= TASK TO COMPLETE =
Which lines run from the line with "white cheese: 1 -> 3" to the end of the entries? Write out exactly those, leaving out the pictures.

┏━━

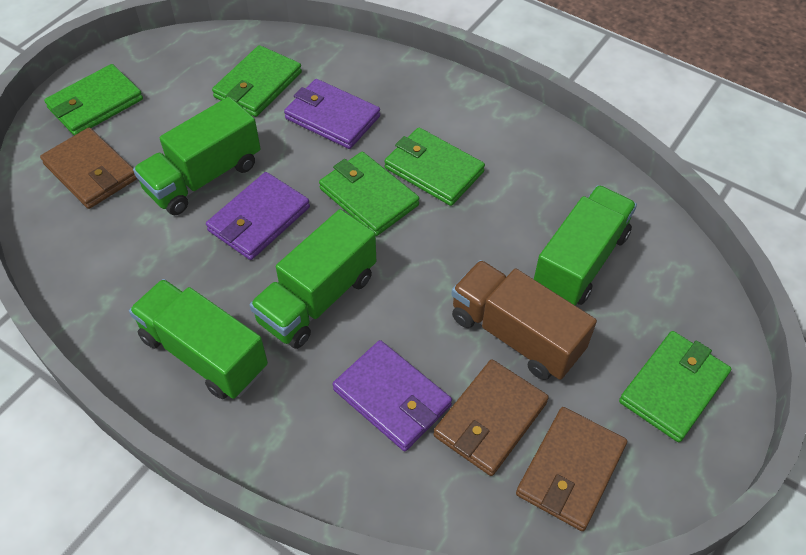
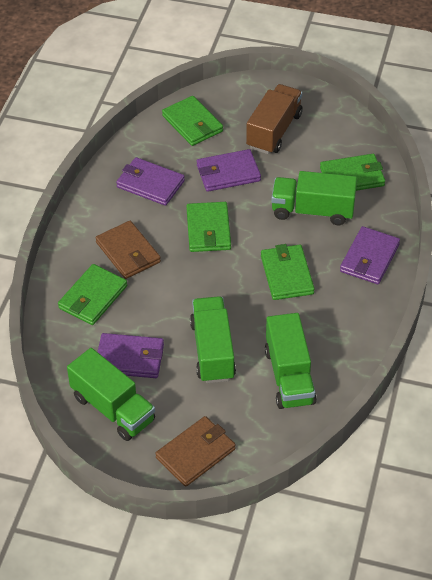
brown wallet: 3 -> 2
purple wallet: 3 -> 4

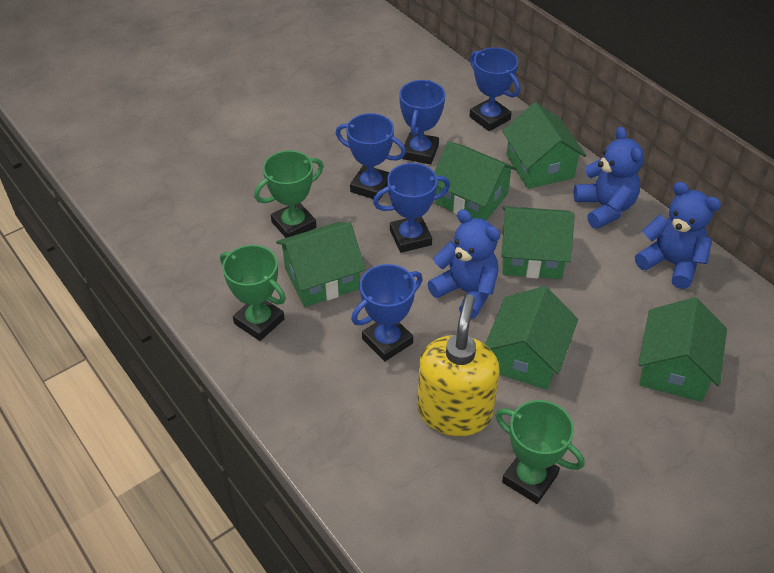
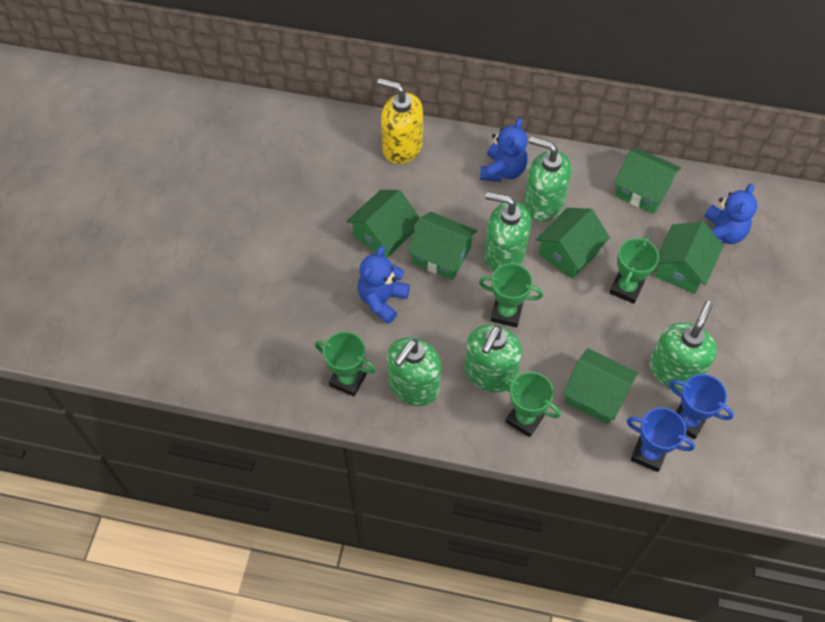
blue trophy: 5 -> 2
green soap dispenser: 0 -> 5
green trophy: 3 -> 4

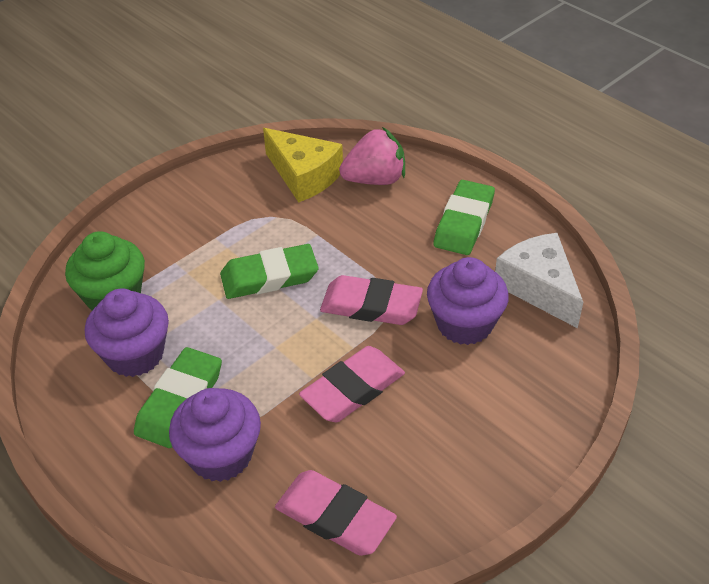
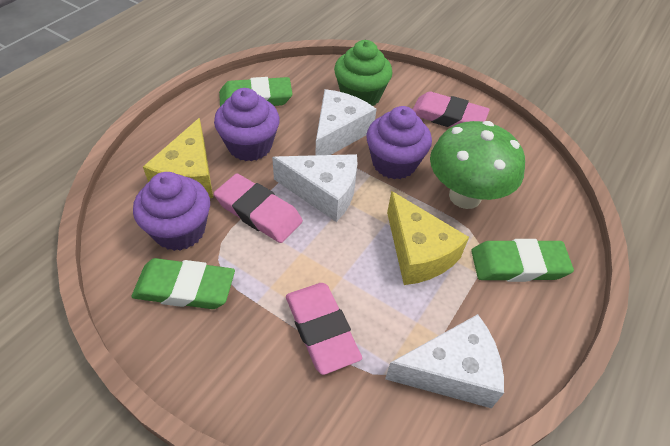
green mushroom: 0 -> 1
pink strawberry: 1 -> 0
white cheese: 1 -> 3
yellow cheese: 1 -> 2

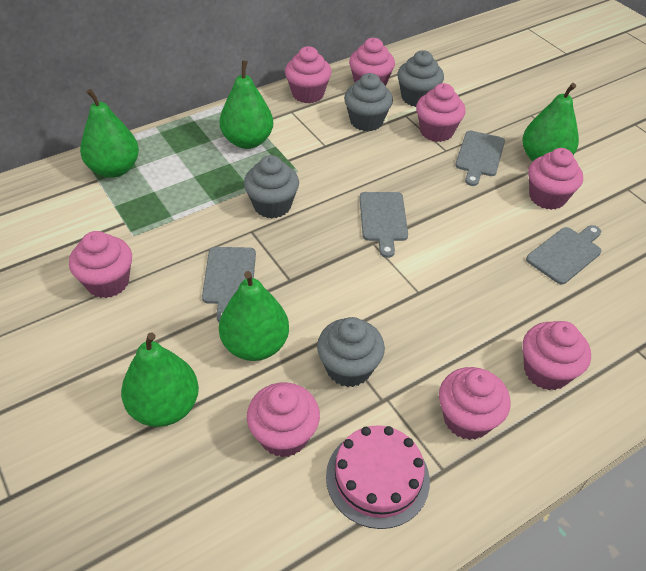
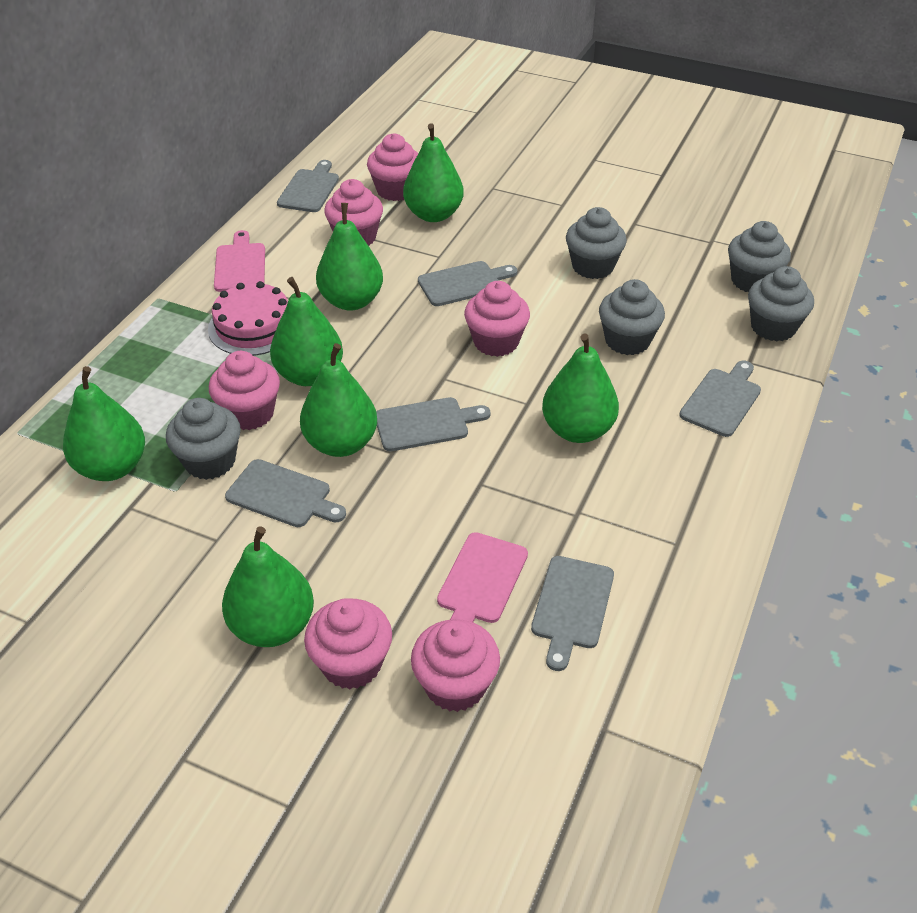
green pear: 5 -> 7
grey cupcake: 4 -> 5
grey cutting board: 4 -> 6
pink cupcake: 8 -> 6
pink cutting board: 0 -> 2

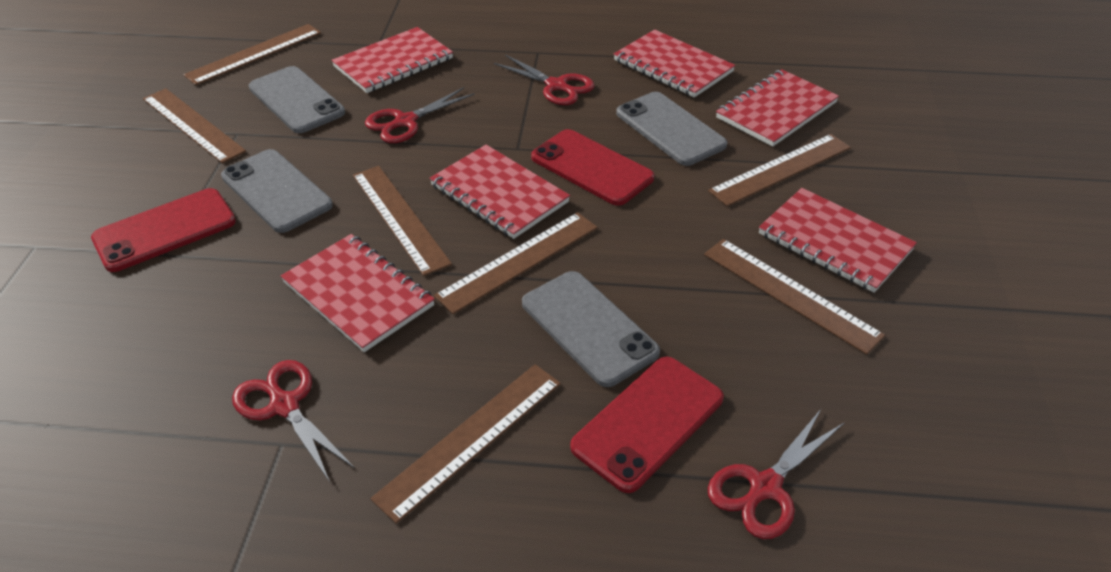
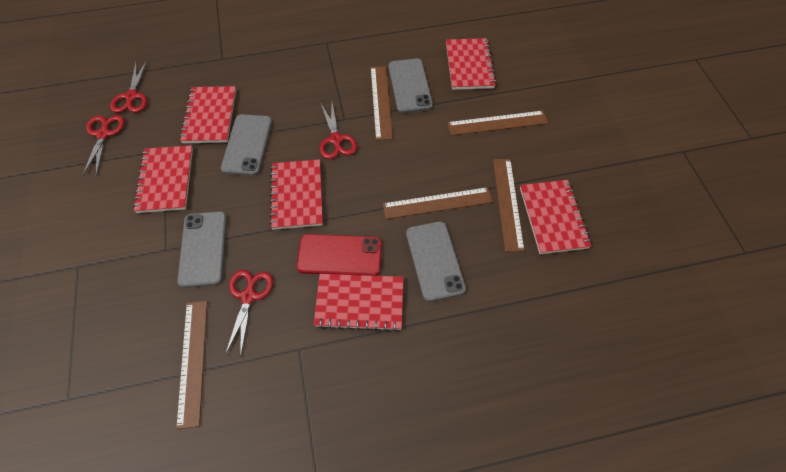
brown ruler: 7 -> 5
red phone: 3 -> 1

┗━━

= EXERCISE ANSWER =
white cheese: 1 -> 3
yellow cheese: 1 -> 2

green pear: 5 -> 7
grey cupcake: 4 -> 5
grey cutting board: 4 -> 6
pink cupcake: 8 -> 6
pink cutting board: 0 -> 2

brown ruler: 7 -> 5
red phone: 3 -> 1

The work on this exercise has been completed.